> **PROMPT**:
Each entry should be written out once more, exactly as given below.

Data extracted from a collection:
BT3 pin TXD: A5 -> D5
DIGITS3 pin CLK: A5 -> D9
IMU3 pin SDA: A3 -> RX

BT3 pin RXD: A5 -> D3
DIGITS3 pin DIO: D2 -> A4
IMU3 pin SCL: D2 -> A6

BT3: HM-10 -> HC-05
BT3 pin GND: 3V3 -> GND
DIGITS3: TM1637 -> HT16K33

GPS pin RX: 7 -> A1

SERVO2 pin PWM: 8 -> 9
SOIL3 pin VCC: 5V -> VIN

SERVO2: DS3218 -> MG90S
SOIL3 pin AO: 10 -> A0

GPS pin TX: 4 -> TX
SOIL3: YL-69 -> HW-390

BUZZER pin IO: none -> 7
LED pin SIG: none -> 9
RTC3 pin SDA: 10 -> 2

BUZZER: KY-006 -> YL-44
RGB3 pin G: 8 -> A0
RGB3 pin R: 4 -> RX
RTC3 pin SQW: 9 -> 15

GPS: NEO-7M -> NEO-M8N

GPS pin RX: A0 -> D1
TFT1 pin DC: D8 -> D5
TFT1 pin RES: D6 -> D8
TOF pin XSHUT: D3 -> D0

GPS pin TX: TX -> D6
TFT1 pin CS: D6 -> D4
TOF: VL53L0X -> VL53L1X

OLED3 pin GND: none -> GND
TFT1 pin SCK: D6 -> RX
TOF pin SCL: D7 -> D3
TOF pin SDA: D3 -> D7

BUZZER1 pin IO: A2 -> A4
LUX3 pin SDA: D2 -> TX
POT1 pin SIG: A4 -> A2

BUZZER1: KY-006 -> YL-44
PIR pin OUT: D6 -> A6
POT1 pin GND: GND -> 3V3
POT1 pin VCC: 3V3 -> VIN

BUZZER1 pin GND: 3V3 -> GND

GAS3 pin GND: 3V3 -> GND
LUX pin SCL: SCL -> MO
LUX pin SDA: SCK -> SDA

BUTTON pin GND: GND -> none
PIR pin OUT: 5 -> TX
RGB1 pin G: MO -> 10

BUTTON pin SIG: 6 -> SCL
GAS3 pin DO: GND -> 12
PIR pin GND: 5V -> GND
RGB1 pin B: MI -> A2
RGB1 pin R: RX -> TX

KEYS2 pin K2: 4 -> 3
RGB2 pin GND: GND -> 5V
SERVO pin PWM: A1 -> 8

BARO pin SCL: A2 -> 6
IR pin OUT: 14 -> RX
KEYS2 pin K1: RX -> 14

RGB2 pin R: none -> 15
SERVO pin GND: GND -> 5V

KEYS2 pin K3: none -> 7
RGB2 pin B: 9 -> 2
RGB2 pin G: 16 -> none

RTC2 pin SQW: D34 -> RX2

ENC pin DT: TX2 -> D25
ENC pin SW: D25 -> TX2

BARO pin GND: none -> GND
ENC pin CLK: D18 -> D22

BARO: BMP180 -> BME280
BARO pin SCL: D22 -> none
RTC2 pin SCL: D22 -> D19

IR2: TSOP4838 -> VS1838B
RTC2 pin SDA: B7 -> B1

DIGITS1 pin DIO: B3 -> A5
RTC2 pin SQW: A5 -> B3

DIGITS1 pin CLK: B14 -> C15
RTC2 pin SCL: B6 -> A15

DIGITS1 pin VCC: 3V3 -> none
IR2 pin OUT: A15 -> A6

> **ANSWER BOX**:
BT3 pin TXD: A5 -> D5
DIGITS3 pin CLK: A5 -> D9
IMU3 pin SDA: A3 -> RX

BT3 pin RXD: A5 -> D3
DIGITS3 pin DIO: D2 -> A4
IMU3 pin SCL: D2 -> A6

BT3: HM-10 -> HC-05
BT3 pin GND: 3V3 -> GND
DIGITS3: TM1637 -> HT16K33

GPS pin RX: 7 -> A1

SERVO2 pin PWM: 8 -> 9
SOIL3 pin VCC: 5V -> VIN

SERVO2: DS3218 -> MG90S
SOIL3 pin AO: 10 -> A0

GPS pin TX: 4 -> TX
SOIL3: YL-69 -> HW-390

BUZZER pin IO: none -> 7
LED pin SIG: none -> 9
RTC3 pin SDA: 10 -> 2

BUZZER: KY-006 -> YL-44
RGB3 pin G: 8 -> A0
RGB3 pin R: 4 -> RX
RTC3 pin SQW: 9 -> 15

GPS: NEO-7M -> NEO-M8N

GPS pin RX: A0 -> D1
TFT1 pin DC: D8 -> D5
TFT1 pin RES: D6 -> D8
TOF pin XSHUT: D3 -> D0

GPS pin TX: TX -> D6
TFT1 pin CS: D6 -> D4
TOF: VL53L0X -> VL53L1X

OLED3 pin GND: none -> GND
TFT1 pin SCK: D6 -> RX
TOF pin SCL: D7 -> D3
TOF pin SDA: D3 -> D7

BUZZER1 pin IO: A2 -> A4
LUX3 pin SDA: D2 -> TX
POT1 pin SIG: A4 -> A2

BUZZER1: KY-006 -> YL-44
PIR pin OUT: D6 -> A6
POT1 pin GND: GND -> 3V3
POT1 pin VCC: 3V3 -> VIN

BUZZER1 pin GND: 3V3 -> GND

GAS3 pin GND: 3V3 -> GND
LUX pin SCL: SCL -> MO
LUX pin SDA: SCK -> SDA

BUTTON pin GND: GND -> none
PIR pin OUT: 5 -> TX
RGB1 pin G: MO -> 10

BUTTON pin SIG: 6 -> SCL
GAS3 pin DO: GND -> 12
PIR pin GND: 5V -> GND
RGB1 pin B: MI -> A2
RGB1 pin R: RX -> TX

KEYS2 pin K2: 4 -> 3
RGB2 pin GND: GND -> 5V
SERVO pin PWM: A1 -> 8

BARO pin SCL: A2 -> 6
IR pin OUT: 14 -> RX
KEYS2 pin K1: RX -> 14

RGB2 pin R: none -> 15
SERVO pin GND: GND -> 5V

KEYS2 pin K3: none -> 7
RGB2 pin B: 9 -> 2
RGB2 pin G: 16 -> none

RTC2 pin SQW: D34 -> RX2

ENC pin DT: TX2 -> D25
ENC pin SW: D25 -> TX2

BARO pin GND: none -> GND
ENC pin CLK: D18 -> D22

BARO: BMP180 -> BME280
BARO pin SCL: D22 -> none
RTC2 pin SCL: D22 -> D19

IR2: TSOP4838 -> VS1838B
RTC2 pin SDA: B7 -> B1

DIGITS1 pin DIO: B3 -> A5
RTC2 pin SQW: A5 -> B3

DIGITS1 pin CLK: B14 -> C15
RTC2 pin SCL: B6 -> A15

DIGITS1 pin VCC: 3V3 -> none
IR2 pin OUT: A15 -> A6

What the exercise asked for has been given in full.